DATA EXTRACTS: Begin

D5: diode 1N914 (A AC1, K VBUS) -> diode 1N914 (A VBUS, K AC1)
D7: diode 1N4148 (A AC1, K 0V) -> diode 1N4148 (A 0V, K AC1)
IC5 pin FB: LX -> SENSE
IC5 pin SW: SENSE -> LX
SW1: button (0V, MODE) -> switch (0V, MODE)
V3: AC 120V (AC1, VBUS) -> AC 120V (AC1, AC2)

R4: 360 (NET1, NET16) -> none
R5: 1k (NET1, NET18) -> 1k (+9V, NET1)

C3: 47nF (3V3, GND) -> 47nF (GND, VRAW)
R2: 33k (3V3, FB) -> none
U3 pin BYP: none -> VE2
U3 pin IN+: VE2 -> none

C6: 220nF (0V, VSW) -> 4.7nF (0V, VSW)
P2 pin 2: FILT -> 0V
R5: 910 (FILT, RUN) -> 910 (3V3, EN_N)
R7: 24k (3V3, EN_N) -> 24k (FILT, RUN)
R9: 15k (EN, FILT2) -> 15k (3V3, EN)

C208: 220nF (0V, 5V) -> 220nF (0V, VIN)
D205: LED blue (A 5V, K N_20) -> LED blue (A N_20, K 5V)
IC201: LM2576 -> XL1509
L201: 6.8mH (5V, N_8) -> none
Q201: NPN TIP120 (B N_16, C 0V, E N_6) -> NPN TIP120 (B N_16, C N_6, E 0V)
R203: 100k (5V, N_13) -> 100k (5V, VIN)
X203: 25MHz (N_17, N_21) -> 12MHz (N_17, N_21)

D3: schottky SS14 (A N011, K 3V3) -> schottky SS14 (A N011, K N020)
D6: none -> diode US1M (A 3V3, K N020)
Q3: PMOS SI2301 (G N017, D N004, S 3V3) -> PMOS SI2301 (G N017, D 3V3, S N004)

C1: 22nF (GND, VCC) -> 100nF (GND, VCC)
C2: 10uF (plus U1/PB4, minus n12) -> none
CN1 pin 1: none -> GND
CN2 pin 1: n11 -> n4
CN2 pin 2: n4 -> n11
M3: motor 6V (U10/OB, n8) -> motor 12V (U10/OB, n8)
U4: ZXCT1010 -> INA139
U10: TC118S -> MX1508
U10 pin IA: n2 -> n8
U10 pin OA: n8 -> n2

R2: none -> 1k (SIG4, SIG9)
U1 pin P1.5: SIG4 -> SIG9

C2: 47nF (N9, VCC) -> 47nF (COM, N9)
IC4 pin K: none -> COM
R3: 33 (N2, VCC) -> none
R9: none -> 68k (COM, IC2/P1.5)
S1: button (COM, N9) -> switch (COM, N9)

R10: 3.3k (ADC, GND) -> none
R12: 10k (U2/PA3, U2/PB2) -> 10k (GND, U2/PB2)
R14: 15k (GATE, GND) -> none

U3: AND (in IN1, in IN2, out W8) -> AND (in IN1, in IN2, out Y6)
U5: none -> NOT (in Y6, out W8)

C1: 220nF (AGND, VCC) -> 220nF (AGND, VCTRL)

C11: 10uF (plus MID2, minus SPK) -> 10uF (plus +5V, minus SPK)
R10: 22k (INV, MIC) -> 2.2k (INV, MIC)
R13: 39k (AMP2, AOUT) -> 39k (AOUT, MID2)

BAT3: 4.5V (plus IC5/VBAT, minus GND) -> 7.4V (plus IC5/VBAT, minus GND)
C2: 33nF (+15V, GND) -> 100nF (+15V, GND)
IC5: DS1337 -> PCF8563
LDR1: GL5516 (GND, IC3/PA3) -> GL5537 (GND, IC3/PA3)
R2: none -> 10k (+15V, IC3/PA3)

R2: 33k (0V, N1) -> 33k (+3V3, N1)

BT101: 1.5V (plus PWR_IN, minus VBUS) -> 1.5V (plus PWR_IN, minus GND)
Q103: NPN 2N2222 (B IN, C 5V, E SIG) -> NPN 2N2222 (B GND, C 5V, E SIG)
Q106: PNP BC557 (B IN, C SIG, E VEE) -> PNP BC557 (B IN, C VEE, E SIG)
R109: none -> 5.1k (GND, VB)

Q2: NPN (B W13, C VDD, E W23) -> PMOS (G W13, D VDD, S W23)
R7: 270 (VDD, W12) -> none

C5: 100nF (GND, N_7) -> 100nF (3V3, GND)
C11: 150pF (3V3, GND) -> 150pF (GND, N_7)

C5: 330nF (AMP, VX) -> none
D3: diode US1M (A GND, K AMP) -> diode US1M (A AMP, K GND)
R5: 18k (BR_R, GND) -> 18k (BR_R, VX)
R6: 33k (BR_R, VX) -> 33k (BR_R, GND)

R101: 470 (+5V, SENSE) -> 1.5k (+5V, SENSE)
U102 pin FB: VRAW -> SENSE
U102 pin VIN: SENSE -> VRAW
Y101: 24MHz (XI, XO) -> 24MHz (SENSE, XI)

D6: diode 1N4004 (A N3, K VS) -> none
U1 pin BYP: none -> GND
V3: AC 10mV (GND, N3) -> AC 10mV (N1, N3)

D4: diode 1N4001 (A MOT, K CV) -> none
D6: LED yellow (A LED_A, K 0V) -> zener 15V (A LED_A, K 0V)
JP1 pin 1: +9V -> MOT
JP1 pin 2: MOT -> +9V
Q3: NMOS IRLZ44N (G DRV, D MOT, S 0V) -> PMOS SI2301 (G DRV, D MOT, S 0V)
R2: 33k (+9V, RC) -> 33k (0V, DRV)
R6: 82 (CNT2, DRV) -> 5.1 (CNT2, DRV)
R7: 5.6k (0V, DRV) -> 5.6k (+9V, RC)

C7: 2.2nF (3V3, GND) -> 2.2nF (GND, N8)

DATA EXTRACTS: End

To complete the exercise, print all of the entries exactly.

TASK ANSWER —
D5: diode 1N914 (A AC1, K VBUS) -> diode 1N914 (A VBUS, K AC1)
D7: diode 1N4148 (A AC1, K 0V) -> diode 1N4148 (A 0V, K AC1)
IC5 pin FB: LX -> SENSE
IC5 pin SW: SENSE -> LX
SW1: button (0V, MODE) -> switch (0V, MODE)
V3: AC 120V (AC1, VBUS) -> AC 120V (AC1, AC2)

R4: 360 (NET1, NET16) -> none
R5: 1k (NET1, NET18) -> 1k (+9V, NET1)

C3: 47nF (3V3, GND) -> 47nF (GND, VRAW)
R2: 33k (3V3, FB) -> none
U3 pin BYP: none -> VE2
U3 pin IN+: VE2 -> none

C6: 220nF (0V, VSW) -> 4.7nF (0V, VSW)
P2 pin 2: FILT -> 0V
R5: 910 (FILT, RUN) -> 910 (3V3, EN_N)
R7: 24k (3V3, EN_N) -> 24k (FILT, RUN)
R9: 15k (EN, FILT2) -> 15k (3V3, EN)

C208: 220nF (0V, 5V) -> 220nF (0V, VIN)
D205: LED blue (A 5V, K N_20) -> LED blue (A N_20, K 5V)
IC201: LM2576 -> XL1509
L201: 6.8mH (5V, N_8) -> none
Q201: NPN TIP120 (B N_16, C 0V, E N_6) -> NPN TIP120 (B N_16, C N_6, E 0V)
R203: 100k (5V, N_13) -> 100k (5V, VIN)
X203: 25MHz (N_17, N_21) -> 12MHz (N_17, N_21)

D3: schottky SS14 (A N011, K 3V3) -> schottky SS14 (A N011, K N020)
D6: none -> diode US1M (A 3V3, K N020)
Q3: PMOS SI2301 (G N017, D N004, S 3V3) -> PMOS SI2301 (G N017, D 3V3, S N004)

C1: 22nF (GND, VCC) -> 100nF (GND, VCC)
C2: 10uF (plus U1/PB4, minus n12) -> none
CN1 pin 1: none -> GND
CN2 pin 1: n11 -> n4
CN2 pin 2: n4 -> n11
M3: motor 6V (U10/OB, n8) -> motor 12V (U10/OB, n8)
U4: ZXCT1010 -> INA139
U10: TC118S -> MX1508
U10 pin IA: n2 -> n8
U10 pin OA: n8 -> n2

R2: none -> 1k (SIG4, SIG9)
U1 pin P1.5: SIG4 -> SIG9

C2: 47nF (N9, VCC) -> 47nF (COM, N9)
IC4 pin K: none -> COM
R3: 33 (N2, VCC) -> none
R9: none -> 68k (COM, IC2/P1.5)
S1: button (COM, N9) -> switch (COM, N9)

R10: 3.3k (ADC, GND) -> none
R12: 10k (U2/PA3, U2/PB2) -> 10k (GND, U2/PB2)
R14: 15k (GATE, GND) -> none

U3: AND (in IN1, in IN2, out W8) -> AND (in IN1, in IN2, out Y6)
U5: none -> NOT (in Y6, out W8)

C1: 220nF (AGND, VCC) -> 220nF (AGND, VCTRL)

C11: 10uF (plus MID2, minus SPK) -> 10uF (plus +5V, minus SPK)
R10: 22k (INV, MIC) -> 2.2k (INV, MIC)
R13: 39k (AMP2, AOUT) -> 39k (AOUT, MID2)

BAT3: 4.5V (plus IC5/VBAT, minus GND) -> 7.4V (plus IC5/VBAT, minus GND)
C2: 33nF (+15V, GND) -> 100nF (+15V, GND)
IC5: DS1337 -> PCF8563
LDR1: GL5516 (GND, IC3/PA3) -> GL5537 (GND, IC3/PA3)
R2: none -> 10k (+15V, IC3/PA3)

R2: 33k (0V, N1) -> 33k (+3V3, N1)

BT101: 1.5V (plus PWR_IN, minus VBUS) -> 1.5V (plus PWR_IN, minus GND)
Q103: NPN 2N2222 (B IN, C 5V, E SIG) -> NPN 2N2222 (B GND, C 5V, E SIG)
Q106: PNP BC557 (B IN, C SIG, E VEE) -> PNP BC557 (B IN, C VEE, E SIG)
R109: none -> 5.1k (GND, VB)

Q2: NPN (B W13, C VDD, E W23) -> PMOS (G W13, D VDD, S W23)
R7: 270 (VDD, W12) -> none

C5: 100nF (GND, N_7) -> 100nF (3V3, GND)
C11: 150pF (3V3, GND) -> 150pF (GND, N_7)

C5: 330nF (AMP, VX) -> none
D3: diode US1M (A GND, K AMP) -> diode US1M (A AMP, K GND)
R5: 18k (BR_R, GND) -> 18k (BR_R, VX)
R6: 33k (BR_R, VX) -> 33k (BR_R, GND)

R101: 470 (+5V, SENSE) -> 1.5k (+5V, SENSE)
U102 pin FB: VRAW -> SENSE
U102 pin VIN: SENSE -> VRAW
Y101: 24MHz (XI, XO) -> 24MHz (SENSE, XI)

D6: diode 1N4004 (A N3, K VS) -> none
U1 pin BYP: none -> GND
V3: AC 10mV (GND, N3) -> AC 10mV (N1, N3)

D4: diode 1N4001 (A MOT, K CV) -> none
D6: LED yellow (A LED_A, K 0V) -> zener 15V (A LED_A, K 0V)
JP1 pin 1: +9V -> MOT
JP1 pin 2: MOT -> +9V
Q3: NMOS IRLZ44N (G DRV, D MOT, S 0V) -> PMOS SI2301 (G DRV, D MOT, S 0V)
R2: 33k (+9V, RC) -> 33k (0V, DRV)
R6: 82 (CNT2, DRV) -> 5.1 (CNT2, DRV)
R7: 5.6k (0V, DRV) -> 5.6k (+9V, RC)

C7: 2.2nF (3V3, GND) -> 2.2nF (GND, N8)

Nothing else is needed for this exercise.